WORK TO BE COMPLETED:
Could you return every line of the material below as a JSON list of strings, one string per line, with blank lines omitted?
════════════════
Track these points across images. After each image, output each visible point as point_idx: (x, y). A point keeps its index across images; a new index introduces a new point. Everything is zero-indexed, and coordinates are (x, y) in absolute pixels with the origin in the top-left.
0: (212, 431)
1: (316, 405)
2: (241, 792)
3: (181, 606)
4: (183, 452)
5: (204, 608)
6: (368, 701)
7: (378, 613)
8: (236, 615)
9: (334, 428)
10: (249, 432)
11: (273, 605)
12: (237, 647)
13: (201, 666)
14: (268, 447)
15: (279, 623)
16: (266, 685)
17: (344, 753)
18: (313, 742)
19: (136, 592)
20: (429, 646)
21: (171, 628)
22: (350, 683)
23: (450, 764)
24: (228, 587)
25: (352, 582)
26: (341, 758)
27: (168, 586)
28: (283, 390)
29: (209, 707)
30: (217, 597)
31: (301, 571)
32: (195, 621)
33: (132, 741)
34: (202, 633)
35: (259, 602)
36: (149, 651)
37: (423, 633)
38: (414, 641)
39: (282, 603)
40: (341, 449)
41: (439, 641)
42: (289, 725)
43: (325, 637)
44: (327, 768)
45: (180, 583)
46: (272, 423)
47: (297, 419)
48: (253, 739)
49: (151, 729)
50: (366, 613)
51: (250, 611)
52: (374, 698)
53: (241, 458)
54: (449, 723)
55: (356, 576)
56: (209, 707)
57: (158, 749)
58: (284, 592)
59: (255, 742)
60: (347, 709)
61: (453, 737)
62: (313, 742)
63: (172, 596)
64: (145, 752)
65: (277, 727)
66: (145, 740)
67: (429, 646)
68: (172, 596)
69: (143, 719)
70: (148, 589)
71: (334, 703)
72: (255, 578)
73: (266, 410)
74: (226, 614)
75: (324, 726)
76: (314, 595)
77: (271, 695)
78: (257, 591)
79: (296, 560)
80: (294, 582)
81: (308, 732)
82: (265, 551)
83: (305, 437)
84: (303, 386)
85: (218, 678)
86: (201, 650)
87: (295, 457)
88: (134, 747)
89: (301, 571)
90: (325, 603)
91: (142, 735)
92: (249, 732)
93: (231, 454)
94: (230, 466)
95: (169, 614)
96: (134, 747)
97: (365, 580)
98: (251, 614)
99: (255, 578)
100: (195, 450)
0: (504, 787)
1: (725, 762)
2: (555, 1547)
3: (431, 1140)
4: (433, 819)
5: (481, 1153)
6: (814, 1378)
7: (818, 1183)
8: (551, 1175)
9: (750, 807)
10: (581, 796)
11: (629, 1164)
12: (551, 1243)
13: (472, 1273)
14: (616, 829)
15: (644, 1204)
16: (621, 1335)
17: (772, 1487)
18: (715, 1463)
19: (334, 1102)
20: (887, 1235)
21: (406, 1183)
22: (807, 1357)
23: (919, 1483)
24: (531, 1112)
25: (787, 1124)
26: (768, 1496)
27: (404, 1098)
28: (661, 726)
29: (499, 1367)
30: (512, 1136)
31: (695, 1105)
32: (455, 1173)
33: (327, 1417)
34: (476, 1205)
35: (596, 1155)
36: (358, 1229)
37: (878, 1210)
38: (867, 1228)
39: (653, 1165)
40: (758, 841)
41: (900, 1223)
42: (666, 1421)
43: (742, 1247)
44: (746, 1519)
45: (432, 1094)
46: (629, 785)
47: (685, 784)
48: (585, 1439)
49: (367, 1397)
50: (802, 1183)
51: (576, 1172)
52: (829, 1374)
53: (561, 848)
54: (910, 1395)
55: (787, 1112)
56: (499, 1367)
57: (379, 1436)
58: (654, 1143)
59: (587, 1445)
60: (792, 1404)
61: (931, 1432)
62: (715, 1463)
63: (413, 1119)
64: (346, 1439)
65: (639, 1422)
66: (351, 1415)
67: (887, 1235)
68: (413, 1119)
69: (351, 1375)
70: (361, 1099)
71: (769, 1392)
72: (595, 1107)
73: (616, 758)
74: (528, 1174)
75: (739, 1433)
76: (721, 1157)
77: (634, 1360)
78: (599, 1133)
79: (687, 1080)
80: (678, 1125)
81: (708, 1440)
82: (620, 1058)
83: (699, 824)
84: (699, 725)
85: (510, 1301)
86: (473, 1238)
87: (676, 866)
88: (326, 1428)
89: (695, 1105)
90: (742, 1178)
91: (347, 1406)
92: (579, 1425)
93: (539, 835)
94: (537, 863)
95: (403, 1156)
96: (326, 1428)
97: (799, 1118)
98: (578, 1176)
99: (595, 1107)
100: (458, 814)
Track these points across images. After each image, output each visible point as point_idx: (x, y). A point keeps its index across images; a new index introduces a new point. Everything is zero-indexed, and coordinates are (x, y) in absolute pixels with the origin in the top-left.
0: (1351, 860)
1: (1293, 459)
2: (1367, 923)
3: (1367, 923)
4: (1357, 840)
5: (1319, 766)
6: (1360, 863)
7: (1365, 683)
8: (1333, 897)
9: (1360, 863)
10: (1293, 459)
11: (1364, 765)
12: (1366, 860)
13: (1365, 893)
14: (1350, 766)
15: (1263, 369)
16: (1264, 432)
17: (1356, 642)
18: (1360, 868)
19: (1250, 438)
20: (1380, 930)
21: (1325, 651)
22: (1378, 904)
════════════════
REPLY TO THE EXERCISE:
[
  "Track these points across images. After each image, output each visible point as point_idx: (x, y). A point keeps its index across images; a new index introduces a new point. Everything is zero-indexed, and coordinates are (x, y) in absolute pixels with the origin in the top-left.",
  "0: (212, 431)",
  "1: (316, 405)",
  "2: (241, 792)",
  "3: (181, 606)",
  "4: (183, 452)",
  "5: (204, 608)",
  "6: (368, 701)",
  "7: (378, 613)",
  "8: (236, 615)",
  "9: (334, 428)",
  "10: (249, 432)",
  "11: (273, 605)",
  "12: (237, 647)",
  "13: (201, 666)",
  "14: (268, 447)",
  "15: (279, 623)",
  "16: (266, 685)",
  "17: (344, 753)",
  "18: (313, 742)",
  "19: (136, 592)",
  "20: (429, 646)",
  "21: (171, 628)",
  "22: (350, 683)",
  "23: (450, 764)",
  "24: (228, 587)",
  "25: (352, 582)",
  "26: (341, 758)",
  "27: (168, 586)",
  "28: (283, 390)",
  "29: (209, 707)",
  "30: (217, 597)",
  "31: (301, 571)",
  "32: (195, 621)",
  "33: (132, 741)",
  "34: (202, 633)",
  "35: (259, 602)",
  "36: (149, 651)",
  "37: (423, 633)",
  "38: (414, 641)",
  "39: (282, 603)",
  "40: (341, 449)",
  "41: (439, 641)",
  "42: (289, 725)",
  "43: (325, 637)",
  "44: (327, 768)",
  "45: (180, 583)",
  "46: (272, 423)",
  "47: (297, 419)",
  "48: (253, 739)",
  "49: (151, 729)",
  "50: (366, 613)",
  "51: (250, 611)",
  "52: (374, 698)",
  "53: (241, 458)",
  "54: (449, 723)",
  "55: (356, 576)",
  "56: (209, 707)",
  "57: (158, 749)",
  "58: (284, 592)",
  "59: (255, 742)",
  "60: (347, 709)",
  "61: (453, 737)",
  "62: (313, 742)",
  "63: (172, 596)",
  "64: (145, 752)",
  "65: (277, 727)",
  "66: (145, 740)",
  "67: (429, 646)",
  "68: (172, 596)",
  "69: (143, 719)",
  "70: (148, 589)",
  "71: (334, 703)",
  "72: (255, 578)",
  "73: (266, 410)",
  "74: (226, 614)",
  "75: (324, 726)",
  "76: (314, 595)",
  "77: (271, 695)",
  "78: (257, 591)",
  "79: (296, 560)",
  "80: (294, 582)",
  "81: (308, 732)",
  "82: (265, 551)",
  "83: (305, 437)",
  "84: (303, 386)",
  "85: (218, 678)",
  "86: (201, 650)",
  "87: (295, 457)",
  "88: (134, 747)",
  "89: (301, 571)",
  "90: (325, 603)",
  "91: (142, 735)",
  "92: (249, 732)",
  "93: (231, 454)",
  "94: (230, 466)",
  "95: (169, 614)",
  "96: (134, 747)",
  "97: (365, 580)",
  "98: (251, 614)",
  "99: (255, 578)",
  "100: (195, 450)",
  "0: (504, 787)",
  "1: (725, 762)",
  "2: (555, 1547)",
  "3: (431, 1140)",
  "4: (433, 819)",
  "5: (481, 1153)",
  "6: (814, 1378)",
  "7: (818, 1183)",
  "8: (551, 1175)",
  "9: (750, 807)",
  "10: (581, 796)",
  "11: (629, 1164)",
  "12: (551, 1243)",
  "13: (472, 1273)",
  "14: (616, 829)",
  "15: (644, 1204)",
  "16: (621, 1335)",
  "17: (772, 1487)",
  "18: (715, 1463)",
  "19: (334, 1102)",
  "20: (887, 1235)",
  "21: (406, 1183)",
  "22: (807, 1357)",
  "23: (919, 1483)",
  "24: (531, 1112)",
  "25: (787, 1124)",
  "26: (768, 1496)",
  "27: (404, 1098)",
  "28: (661, 726)",
  "29: (499, 1367)",
  "30: (512, 1136)",
  "31: (695, 1105)",
  "32: (455, 1173)",
  "33: (327, 1417)",
  "34: (476, 1205)",
  "35: (596, 1155)",
  "36: (358, 1229)",
  "37: (878, 1210)",
  "38: (867, 1228)",
  "39: (653, 1165)",
  "40: (758, 841)",
  "41: (900, 1223)",
  "42: (666, 1421)",
  "43: (742, 1247)",
  "44: (746, 1519)",
  "45: (432, 1094)",
  "46: (629, 785)",
  "47: (685, 784)",
  "48: (585, 1439)",
  "49: (367, 1397)",
  "50: (802, 1183)",
  "51: (576, 1172)",
  "52: (829, 1374)",
  "53: (561, 848)",
  "54: (910, 1395)",
  "55: (787, 1112)",
  "56: (499, 1367)",
  "57: (379, 1436)",
  "58: (654, 1143)",
  "59: (587, 1445)",
  "60: (792, 1404)",
  "61: (931, 1432)",
  "62: (715, 1463)",
  "63: (413, 1119)",
  "64: (346, 1439)",
  "65: (639, 1422)",
  "66: (351, 1415)",
  "67: (887, 1235)",
  "68: (413, 1119)",
  "69: (351, 1375)",
  "70: (361, 1099)",
  "71: (769, 1392)",
  "72: (595, 1107)",
  "73: (616, 758)",
  "74: (528, 1174)",
  "75: (739, 1433)",
  "76: (721, 1157)",
  "77: (634, 1360)",
  "78: (599, 1133)",
  "79: (687, 1080)",
  "80: (678, 1125)",
  "81: (708, 1440)",
  "82: (620, 1058)",
  "83: (699, 824)",
  "84: (699, 725)",
  "85: (510, 1301)",
  "86: (473, 1238)",
  "87: (676, 866)",
  "88: (326, 1428)",
  "89: (695, 1105)",
  "90: (742, 1178)",
  "91: (347, 1406)",
  "92: (579, 1425)",
  "93: (539, 835)",
  "94: (537, 863)",
  "95: (403, 1156)",
  "96: (326, 1428)",
  "97: (799, 1118)",
  "98: (578, 1176)",
  "99: (595, 1107)",
  "100: (458, 814)",
  "Track these points across images. After each image, output each visible point as point_idx: (x, y). A point keeps its index across images; a new index introduces a new point. Everything is zero-indexed, and coordinates are (x, y) in absolute pixels with the origin in the top-left.",
  "0: (1351, 860)",
  "1: (1293, 459)",
  "2: (1367, 923)",
  "3: (1367, 923)",
  "4: (1357, 840)",
  "5: (1319, 766)",
  "6: (1360, 863)",
  "7: (1365, 683)",
  "8: (1333, 897)",
  "9: (1360, 863)",
  "10: (1293, 459)",
  "11: (1364, 765)",
  "12: (1366, 860)",
  "13: (1365, 893)",
  "14: (1350, 766)",
  "15: (1263, 369)",
  "16: (1264, 432)",
  "17: (1356, 642)",
  "18: (1360, 868)",
  "19: (1250, 438)",
  "20: (1380, 930)",
  "21: (1325, 651)",
  "22: (1378, 904)"
]